■ Instructions to follow ■
Where the word "plus" shows up in a line below, that line is counted. State how many lines are counted, without any other words.

■ Records shown ■

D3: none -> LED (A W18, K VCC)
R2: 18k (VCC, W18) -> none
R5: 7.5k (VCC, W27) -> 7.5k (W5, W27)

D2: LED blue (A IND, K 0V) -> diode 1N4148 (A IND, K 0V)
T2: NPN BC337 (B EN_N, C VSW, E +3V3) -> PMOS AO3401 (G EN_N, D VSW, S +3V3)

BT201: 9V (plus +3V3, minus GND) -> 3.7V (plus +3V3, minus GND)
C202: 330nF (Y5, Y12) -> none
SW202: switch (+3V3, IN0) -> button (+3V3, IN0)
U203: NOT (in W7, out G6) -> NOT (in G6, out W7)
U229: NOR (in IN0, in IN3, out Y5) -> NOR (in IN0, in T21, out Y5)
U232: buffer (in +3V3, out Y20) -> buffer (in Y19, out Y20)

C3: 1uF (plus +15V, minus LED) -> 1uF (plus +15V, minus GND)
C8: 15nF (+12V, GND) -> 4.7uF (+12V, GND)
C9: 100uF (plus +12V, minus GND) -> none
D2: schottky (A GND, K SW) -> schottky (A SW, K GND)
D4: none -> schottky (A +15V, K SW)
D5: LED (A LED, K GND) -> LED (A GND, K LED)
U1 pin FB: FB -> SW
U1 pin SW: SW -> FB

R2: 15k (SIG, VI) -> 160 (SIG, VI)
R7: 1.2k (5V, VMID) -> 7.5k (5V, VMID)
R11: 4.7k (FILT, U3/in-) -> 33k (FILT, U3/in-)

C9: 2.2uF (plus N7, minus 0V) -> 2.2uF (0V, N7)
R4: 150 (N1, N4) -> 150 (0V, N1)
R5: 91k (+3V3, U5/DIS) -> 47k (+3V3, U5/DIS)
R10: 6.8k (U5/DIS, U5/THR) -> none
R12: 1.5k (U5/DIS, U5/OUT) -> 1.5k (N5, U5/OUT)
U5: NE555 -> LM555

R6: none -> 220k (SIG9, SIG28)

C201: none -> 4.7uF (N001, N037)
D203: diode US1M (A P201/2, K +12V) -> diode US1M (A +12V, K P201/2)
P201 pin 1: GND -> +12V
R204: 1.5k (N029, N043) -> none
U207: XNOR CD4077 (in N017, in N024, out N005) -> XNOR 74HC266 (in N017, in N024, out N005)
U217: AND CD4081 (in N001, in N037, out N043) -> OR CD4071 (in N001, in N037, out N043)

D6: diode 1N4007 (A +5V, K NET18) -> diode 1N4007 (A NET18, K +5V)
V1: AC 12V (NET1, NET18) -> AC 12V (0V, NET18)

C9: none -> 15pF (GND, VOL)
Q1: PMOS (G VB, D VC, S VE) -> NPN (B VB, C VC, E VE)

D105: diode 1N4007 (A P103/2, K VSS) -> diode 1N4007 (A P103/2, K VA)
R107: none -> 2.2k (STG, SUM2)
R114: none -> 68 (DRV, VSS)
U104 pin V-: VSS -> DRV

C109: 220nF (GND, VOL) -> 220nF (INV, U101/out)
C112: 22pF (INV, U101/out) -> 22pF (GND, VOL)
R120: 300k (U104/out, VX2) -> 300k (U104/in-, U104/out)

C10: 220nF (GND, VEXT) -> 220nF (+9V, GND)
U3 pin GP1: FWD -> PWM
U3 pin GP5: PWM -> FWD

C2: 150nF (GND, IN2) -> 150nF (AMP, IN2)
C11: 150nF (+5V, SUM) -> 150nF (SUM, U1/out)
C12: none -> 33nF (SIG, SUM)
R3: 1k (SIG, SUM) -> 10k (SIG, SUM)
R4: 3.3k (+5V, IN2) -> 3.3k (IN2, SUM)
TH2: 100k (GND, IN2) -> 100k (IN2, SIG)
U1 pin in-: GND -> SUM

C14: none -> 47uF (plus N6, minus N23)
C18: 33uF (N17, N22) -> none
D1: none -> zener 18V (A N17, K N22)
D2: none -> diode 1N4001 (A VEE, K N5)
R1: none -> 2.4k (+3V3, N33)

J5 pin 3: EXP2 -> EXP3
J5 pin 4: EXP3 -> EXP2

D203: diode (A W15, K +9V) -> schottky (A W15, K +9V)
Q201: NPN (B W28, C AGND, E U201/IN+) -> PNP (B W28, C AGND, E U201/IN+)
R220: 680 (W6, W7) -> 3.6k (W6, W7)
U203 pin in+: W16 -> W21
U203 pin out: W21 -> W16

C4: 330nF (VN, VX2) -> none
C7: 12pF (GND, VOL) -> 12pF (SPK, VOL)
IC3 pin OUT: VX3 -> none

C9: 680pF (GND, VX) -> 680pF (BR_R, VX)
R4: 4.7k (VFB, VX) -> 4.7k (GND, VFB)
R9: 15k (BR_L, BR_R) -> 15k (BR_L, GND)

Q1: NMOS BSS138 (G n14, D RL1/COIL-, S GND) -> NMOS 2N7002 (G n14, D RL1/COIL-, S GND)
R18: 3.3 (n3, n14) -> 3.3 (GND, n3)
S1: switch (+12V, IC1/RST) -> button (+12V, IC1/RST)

■ Output below ■
5